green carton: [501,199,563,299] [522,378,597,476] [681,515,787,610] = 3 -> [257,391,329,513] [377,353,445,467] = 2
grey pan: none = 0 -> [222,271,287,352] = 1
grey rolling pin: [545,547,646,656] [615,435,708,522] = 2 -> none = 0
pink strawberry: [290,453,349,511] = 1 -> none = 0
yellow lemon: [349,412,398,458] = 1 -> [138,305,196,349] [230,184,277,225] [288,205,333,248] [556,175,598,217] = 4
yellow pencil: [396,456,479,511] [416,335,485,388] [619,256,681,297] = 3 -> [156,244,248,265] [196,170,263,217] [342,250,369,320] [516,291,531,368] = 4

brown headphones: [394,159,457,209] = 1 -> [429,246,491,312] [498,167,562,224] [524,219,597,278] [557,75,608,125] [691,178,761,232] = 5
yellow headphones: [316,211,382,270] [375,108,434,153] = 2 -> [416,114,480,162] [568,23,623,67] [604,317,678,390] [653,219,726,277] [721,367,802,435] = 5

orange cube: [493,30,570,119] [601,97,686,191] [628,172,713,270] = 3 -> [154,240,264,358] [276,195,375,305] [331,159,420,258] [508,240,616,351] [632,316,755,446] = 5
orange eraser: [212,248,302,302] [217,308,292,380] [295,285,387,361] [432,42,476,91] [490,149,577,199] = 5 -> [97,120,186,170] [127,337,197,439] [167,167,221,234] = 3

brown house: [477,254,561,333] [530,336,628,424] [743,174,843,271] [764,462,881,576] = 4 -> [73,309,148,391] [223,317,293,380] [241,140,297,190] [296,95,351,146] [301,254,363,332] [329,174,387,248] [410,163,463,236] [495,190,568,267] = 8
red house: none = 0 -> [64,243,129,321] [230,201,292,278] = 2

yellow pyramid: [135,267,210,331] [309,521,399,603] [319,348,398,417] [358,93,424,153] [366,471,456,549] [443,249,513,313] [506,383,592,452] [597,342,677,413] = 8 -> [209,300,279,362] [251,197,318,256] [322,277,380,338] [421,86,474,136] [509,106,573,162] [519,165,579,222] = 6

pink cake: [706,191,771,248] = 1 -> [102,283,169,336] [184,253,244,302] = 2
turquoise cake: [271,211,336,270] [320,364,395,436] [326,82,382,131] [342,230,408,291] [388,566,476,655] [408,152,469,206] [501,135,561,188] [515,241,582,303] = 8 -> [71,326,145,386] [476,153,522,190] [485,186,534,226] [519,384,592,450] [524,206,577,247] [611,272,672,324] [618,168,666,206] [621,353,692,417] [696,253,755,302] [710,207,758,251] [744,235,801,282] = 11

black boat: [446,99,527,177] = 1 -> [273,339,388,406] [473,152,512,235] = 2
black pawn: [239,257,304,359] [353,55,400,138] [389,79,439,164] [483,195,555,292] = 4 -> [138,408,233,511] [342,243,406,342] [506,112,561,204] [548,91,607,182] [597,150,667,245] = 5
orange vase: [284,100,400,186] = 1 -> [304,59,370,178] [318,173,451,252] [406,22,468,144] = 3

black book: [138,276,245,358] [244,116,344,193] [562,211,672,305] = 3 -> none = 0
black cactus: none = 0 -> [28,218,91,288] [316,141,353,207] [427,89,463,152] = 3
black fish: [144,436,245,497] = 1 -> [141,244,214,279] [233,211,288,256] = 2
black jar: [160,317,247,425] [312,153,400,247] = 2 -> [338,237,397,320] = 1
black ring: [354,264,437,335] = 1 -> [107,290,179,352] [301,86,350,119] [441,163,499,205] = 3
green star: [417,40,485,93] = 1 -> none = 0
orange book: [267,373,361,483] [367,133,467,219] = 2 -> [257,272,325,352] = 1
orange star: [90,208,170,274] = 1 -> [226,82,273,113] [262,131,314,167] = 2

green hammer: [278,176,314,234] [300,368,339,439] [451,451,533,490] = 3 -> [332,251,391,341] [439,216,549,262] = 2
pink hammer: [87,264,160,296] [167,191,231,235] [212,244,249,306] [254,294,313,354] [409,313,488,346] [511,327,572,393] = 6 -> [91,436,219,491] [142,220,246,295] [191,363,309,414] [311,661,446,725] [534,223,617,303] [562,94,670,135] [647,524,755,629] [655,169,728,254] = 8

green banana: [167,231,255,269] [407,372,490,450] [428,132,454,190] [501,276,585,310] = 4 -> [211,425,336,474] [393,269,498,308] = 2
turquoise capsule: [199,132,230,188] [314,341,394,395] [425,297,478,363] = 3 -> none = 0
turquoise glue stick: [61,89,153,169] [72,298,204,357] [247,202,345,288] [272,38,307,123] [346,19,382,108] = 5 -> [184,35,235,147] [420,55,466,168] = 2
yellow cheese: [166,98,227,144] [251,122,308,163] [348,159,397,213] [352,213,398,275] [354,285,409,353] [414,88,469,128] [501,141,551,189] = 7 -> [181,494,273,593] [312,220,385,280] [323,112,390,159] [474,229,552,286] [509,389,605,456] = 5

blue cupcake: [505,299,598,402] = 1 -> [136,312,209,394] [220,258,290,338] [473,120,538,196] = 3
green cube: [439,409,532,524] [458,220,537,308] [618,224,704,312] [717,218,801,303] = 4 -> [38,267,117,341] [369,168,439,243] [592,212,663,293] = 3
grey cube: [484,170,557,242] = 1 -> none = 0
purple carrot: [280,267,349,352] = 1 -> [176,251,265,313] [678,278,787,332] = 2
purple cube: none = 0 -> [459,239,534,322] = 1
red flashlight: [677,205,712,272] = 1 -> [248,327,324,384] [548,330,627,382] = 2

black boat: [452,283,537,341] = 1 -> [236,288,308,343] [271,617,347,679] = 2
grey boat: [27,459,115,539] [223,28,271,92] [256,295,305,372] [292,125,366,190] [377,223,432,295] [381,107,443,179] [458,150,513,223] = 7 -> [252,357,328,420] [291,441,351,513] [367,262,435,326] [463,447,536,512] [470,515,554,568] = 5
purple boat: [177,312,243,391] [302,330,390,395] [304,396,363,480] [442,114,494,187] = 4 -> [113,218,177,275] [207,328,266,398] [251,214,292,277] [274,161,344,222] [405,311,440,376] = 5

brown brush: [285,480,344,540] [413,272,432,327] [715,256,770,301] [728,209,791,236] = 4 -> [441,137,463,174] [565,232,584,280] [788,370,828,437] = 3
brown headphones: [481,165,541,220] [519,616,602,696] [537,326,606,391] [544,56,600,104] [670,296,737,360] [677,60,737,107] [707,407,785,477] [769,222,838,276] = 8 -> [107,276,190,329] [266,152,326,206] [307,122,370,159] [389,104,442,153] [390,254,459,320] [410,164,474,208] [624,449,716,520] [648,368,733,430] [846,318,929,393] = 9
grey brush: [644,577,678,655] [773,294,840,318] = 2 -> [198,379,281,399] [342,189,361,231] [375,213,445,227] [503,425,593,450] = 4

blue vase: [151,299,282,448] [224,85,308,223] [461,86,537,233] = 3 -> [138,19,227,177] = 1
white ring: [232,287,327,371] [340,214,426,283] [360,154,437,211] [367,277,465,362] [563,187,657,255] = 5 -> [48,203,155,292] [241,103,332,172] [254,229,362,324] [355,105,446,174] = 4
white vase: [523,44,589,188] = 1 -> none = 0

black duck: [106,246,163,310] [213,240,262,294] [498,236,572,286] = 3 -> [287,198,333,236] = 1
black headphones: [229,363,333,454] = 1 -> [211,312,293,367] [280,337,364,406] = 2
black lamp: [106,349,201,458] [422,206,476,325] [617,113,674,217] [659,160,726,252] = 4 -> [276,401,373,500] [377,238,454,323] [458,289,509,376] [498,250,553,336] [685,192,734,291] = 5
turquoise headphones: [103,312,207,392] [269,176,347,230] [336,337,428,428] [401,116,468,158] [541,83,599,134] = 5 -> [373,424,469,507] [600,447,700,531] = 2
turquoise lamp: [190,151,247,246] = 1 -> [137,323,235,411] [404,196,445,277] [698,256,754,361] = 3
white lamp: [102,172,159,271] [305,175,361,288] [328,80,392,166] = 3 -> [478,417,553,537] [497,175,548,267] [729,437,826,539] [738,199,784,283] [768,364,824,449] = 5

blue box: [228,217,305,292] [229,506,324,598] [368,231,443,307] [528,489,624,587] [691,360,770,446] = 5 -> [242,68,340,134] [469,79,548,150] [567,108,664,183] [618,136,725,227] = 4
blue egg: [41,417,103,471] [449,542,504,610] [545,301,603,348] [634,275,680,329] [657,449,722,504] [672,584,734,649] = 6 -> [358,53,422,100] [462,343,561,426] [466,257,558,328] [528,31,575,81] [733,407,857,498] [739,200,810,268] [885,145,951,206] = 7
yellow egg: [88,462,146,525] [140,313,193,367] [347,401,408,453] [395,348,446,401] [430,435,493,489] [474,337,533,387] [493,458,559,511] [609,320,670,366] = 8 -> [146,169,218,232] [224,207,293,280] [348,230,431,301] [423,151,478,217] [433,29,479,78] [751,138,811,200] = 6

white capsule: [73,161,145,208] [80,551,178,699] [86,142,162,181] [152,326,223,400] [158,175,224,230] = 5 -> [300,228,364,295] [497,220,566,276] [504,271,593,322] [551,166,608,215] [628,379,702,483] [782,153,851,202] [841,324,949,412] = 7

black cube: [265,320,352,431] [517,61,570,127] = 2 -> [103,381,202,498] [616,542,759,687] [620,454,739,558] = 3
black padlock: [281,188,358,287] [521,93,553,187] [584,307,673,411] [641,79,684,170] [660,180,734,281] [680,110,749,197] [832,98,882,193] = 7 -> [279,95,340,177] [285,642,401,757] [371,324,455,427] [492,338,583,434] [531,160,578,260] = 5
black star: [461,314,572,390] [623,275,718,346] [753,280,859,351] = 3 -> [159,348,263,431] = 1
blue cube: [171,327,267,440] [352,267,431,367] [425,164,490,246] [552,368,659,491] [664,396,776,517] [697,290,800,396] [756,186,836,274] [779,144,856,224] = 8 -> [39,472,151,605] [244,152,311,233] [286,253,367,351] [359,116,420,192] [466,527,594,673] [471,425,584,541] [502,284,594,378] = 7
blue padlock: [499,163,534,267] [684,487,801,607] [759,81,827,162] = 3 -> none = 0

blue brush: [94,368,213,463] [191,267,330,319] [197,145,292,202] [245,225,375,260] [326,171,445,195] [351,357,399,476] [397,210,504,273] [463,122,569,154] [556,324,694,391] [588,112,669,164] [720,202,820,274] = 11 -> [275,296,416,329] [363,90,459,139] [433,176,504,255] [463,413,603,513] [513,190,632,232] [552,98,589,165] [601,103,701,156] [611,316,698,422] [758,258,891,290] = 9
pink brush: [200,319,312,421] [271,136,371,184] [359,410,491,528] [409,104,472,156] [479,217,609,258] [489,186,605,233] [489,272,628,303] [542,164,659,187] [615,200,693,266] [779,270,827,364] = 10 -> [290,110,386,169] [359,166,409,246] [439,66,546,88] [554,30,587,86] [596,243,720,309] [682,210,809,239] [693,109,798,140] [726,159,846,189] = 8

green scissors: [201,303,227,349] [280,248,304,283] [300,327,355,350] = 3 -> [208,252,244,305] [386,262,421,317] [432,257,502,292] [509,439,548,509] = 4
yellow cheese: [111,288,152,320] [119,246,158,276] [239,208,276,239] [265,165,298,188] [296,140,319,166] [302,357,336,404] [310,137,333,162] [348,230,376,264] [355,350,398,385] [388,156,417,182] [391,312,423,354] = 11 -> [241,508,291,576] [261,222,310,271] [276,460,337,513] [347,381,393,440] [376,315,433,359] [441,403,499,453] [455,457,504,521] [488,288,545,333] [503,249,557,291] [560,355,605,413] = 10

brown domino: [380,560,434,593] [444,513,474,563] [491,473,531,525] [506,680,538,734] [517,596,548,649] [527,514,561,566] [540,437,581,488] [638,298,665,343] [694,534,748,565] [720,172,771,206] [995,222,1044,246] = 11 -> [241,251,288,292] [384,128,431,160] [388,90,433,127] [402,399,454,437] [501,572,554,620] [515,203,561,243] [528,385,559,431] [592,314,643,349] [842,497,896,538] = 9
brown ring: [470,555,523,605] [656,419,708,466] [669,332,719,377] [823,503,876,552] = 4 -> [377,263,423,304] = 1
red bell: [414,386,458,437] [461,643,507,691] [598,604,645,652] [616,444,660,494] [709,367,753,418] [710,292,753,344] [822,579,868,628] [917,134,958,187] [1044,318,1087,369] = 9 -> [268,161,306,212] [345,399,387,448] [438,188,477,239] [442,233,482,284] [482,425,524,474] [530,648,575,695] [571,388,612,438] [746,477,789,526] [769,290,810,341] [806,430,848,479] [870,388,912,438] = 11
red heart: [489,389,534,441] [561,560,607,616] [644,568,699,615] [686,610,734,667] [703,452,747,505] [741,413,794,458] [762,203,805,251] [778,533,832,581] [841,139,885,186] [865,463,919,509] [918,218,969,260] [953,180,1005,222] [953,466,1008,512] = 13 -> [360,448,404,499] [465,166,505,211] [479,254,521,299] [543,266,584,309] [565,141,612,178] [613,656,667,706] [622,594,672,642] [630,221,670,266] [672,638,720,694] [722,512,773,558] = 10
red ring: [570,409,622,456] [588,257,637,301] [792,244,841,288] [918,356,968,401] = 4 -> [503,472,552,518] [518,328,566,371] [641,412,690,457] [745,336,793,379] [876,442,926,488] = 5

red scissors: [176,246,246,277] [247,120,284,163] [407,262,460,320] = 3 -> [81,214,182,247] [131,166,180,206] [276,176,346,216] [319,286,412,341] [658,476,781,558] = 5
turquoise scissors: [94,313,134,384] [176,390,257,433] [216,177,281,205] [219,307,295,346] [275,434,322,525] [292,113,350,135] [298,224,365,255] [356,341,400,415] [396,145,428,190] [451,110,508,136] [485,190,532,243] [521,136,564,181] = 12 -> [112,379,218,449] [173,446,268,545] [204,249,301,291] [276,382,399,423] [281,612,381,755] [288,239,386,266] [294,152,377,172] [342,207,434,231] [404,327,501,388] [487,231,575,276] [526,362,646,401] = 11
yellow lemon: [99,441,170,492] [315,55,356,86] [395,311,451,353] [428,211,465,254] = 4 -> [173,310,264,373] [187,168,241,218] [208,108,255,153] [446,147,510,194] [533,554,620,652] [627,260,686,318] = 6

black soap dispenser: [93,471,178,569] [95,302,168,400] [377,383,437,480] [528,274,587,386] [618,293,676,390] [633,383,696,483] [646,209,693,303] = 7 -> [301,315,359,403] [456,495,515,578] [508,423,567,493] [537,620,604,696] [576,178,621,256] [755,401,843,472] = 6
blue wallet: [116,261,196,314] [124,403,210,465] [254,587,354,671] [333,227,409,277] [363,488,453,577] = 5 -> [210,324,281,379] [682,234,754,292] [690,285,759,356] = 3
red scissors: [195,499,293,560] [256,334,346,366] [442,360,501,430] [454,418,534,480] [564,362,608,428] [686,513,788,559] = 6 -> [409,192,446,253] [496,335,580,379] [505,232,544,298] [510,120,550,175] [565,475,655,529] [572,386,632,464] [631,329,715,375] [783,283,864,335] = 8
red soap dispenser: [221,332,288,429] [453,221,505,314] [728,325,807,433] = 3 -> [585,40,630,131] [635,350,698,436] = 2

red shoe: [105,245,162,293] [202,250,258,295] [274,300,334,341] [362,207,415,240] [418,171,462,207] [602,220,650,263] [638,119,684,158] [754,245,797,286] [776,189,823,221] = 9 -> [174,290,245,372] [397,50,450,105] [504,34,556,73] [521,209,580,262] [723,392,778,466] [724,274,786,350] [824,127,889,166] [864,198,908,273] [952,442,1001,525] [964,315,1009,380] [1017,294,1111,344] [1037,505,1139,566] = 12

---

- **INSTRUCTIONS FOR THE TASK**
From the data above, return every line from the line that has "grey boat: [27,459,115,539]" up to and including the line that has "purple boat: [177,312,243,391]", exactly.

- **SOLUTION BELOW**
grey boat: [27,459,115,539] [223,28,271,92] [256,295,305,372] [292,125,366,190] [377,223,432,295] [381,107,443,179] [458,150,513,223] = 7 -> [252,357,328,420] [291,441,351,513] [367,262,435,326] [463,447,536,512] [470,515,554,568] = 5
purple boat: [177,312,243,391] [302,330,390,395] [304,396,363,480] [442,114,494,187] = 4 -> [113,218,177,275] [207,328,266,398] [251,214,292,277] [274,161,344,222] [405,311,440,376] = 5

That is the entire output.